Colored object counting data
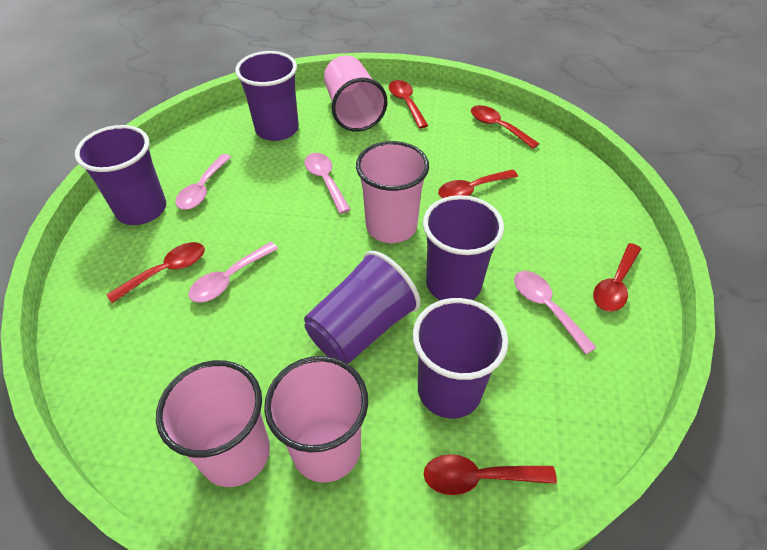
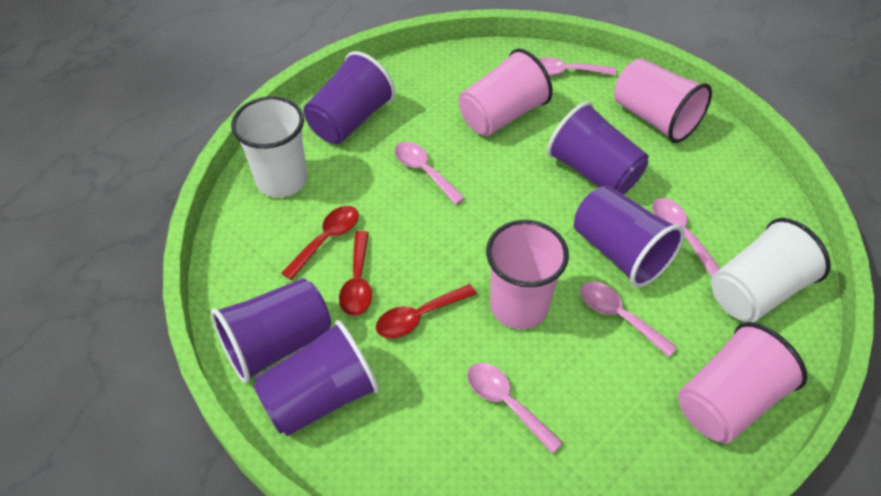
pink spoon: [175,154,231,210] [189,242,278,303] [305,153,351,214] [514,271,597,355] = 4 -> [395,142,465,205] [467,363,563,454] [538,57,616,76] [581,282,677,357] [652,198,720,277] = 5
red spoon: [106,242,205,303] [389,80,428,128] [424,454,557,495] [438,169,518,198] [471,105,539,149] [593,243,641,312] = 6 -> [281,206,359,280] [339,231,372,316] [376,284,477,338] = 3
white cup: none = 0 -> [231,96,308,198] [711,218,831,322] = 2

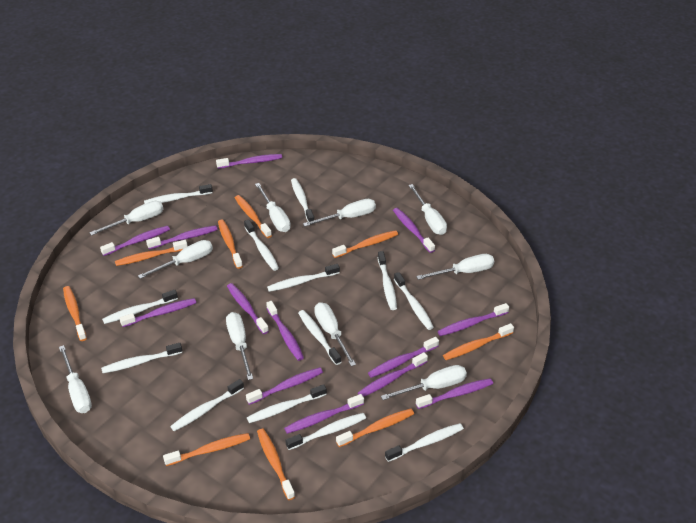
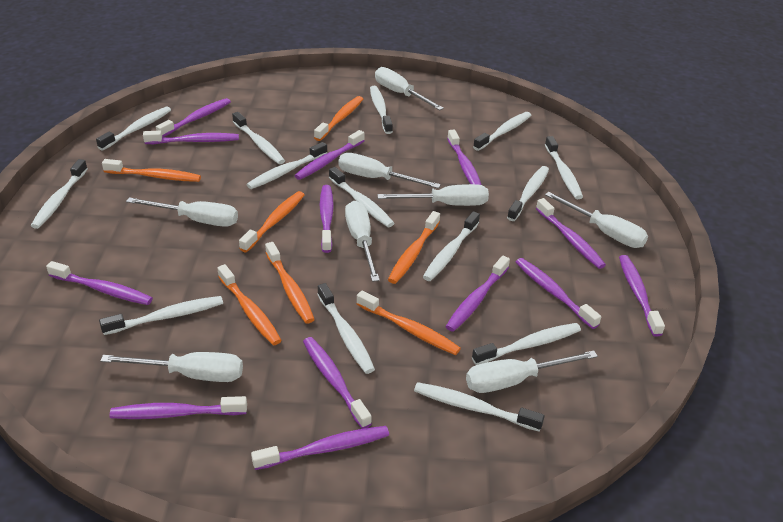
orange toothbrush: [63,286,87,341] [115,240,188,266] [163,433,250,466] [218,219,243,269] [235,195,272,238] [257,429,295,500] [332,230,398,258] [336,409,414,447] [443,323,514,360] = 9 -> [102,159,201,182] [217,264,282,345] [239,191,305,252] [265,242,315,324] [314,96,363,141] [357,290,461,355] [388,211,440,284] = 7
white screwdriver: [59,345,92,413] [89,201,163,236] [138,240,213,279] [226,312,253,380] [255,183,291,232] [303,199,376,226] [314,302,356,366] [381,365,467,400] [408,184,447,235] [416,254,494,280] = 10 -> [100,352,243,382] [126,197,238,227] [338,153,441,189] [345,201,380,282] [375,67,444,110] [377,184,489,206] [466,350,598,393] [545,192,648,248] = 8
white toothbrush: [101,343,182,373] [102,290,178,324] [144,184,213,204] [170,379,244,431] [244,220,279,271] [247,384,327,423] [267,264,340,292] [286,413,366,450] [291,178,314,222] [298,310,342,365] [378,251,397,310] [385,423,464,462] [394,272,434,330] = 13 -> [31,159,88,229] [96,107,171,150] [99,296,223,335] [232,112,285,164] [246,142,327,189] [317,283,375,374] [329,167,394,227] [370,86,393,134] [414,382,545,432] [423,211,480,281] [472,323,581,365] [473,112,531,151] [507,166,549,221] [545,136,583,199] = 14

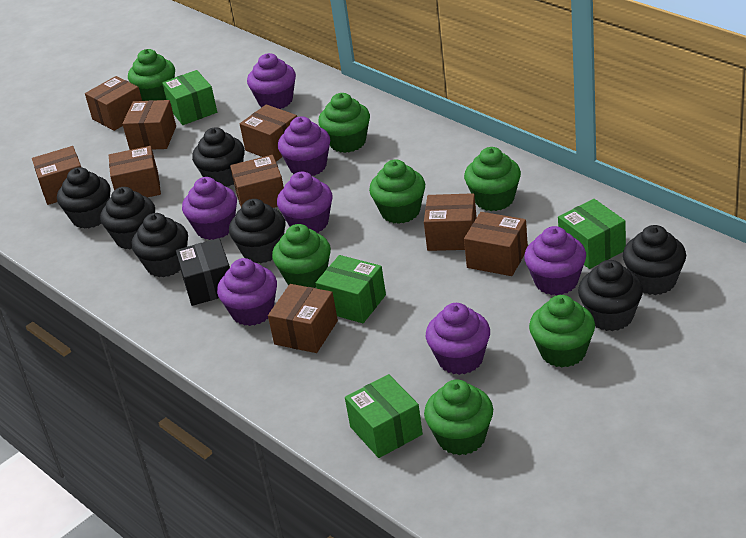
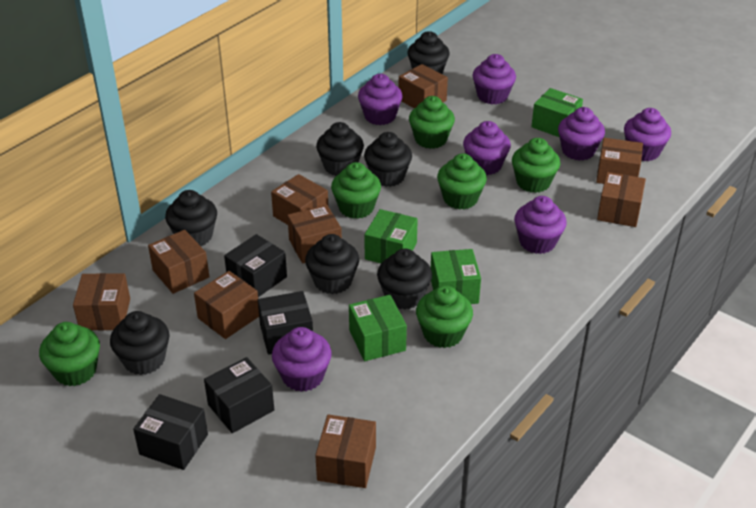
black box: [176,238,230,306] = 1 -> [133,394,208,470] [204,357,274,433] [224,234,287,297] [258,291,313,355] = 4
green cupcake: [128,49,175,101] [272,224,331,288] [318,93,370,153] [369,160,425,224] [424,380,493,455] [464,147,521,211] [529,295,595,367] = 7 -> [39,322,100,386] [331,162,381,219] [409,96,455,149] [416,285,473,348] [437,153,487,210] [512,138,560,193] = 6

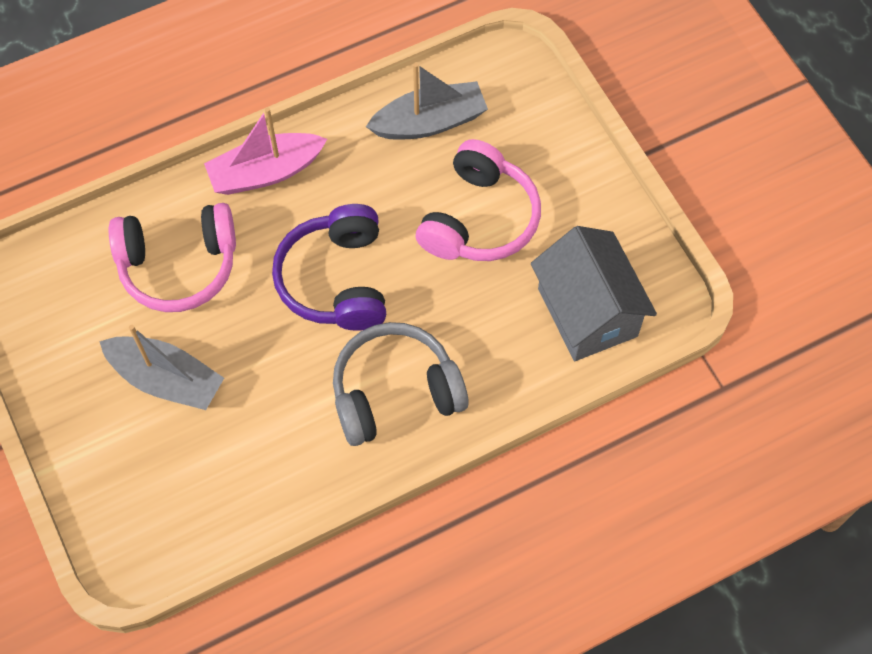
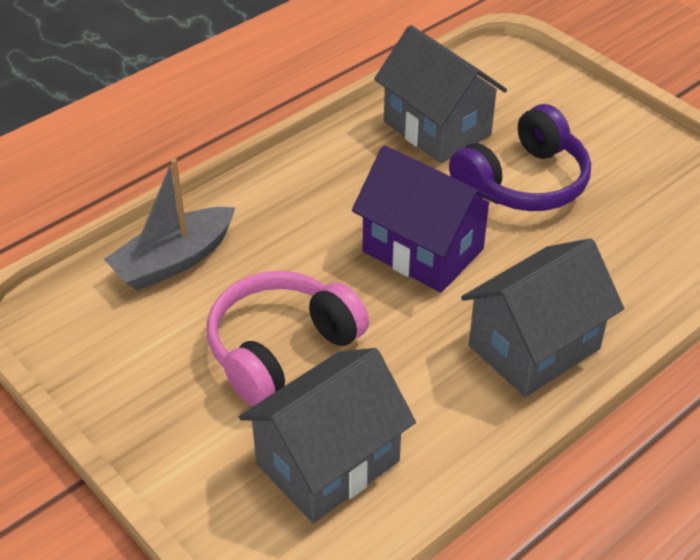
grey boat: [99,325,224,410] [366,63,488,139] = 2 -> [104,158,235,291] = 1
grey headphones: [333,322,469,446] = 1 -> none = 0
grey house: [531,226,657,361] = 1 -> [239,348,416,523] [374,25,507,163] [461,238,624,397] = 3
pink boat: [204,107,327,195] = 1 -> none = 0
pink headphones: [109,203,236,312] [416,139,541,261] = 2 -> [207,271,369,406] = 1
purple house: none = 0 -> [352,145,500,293] = 1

— REQUIREMENT —
Exactly restate the lines from the beginning of the data through the line with "red spoon: [106,242,205,303]", and no others, keeping pictures out.

— WORKED SOLUTION —
pink spoon: [175,154,231,210] [189,242,278,303] [305,153,351,214] [514,271,597,355] = 4 -> [395,142,465,205] [467,363,563,454] [538,57,616,76] [581,282,677,357] [652,198,720,277] = 5
red spoon: [106,242,205,303] [389,80,428,128] [424,454,557,495] [438,169,518,198] [471,105,539,149] [593,243,641,312] = 6 -> [281,206,359,280] [339,231,372,316] [376,284,477,338] = 3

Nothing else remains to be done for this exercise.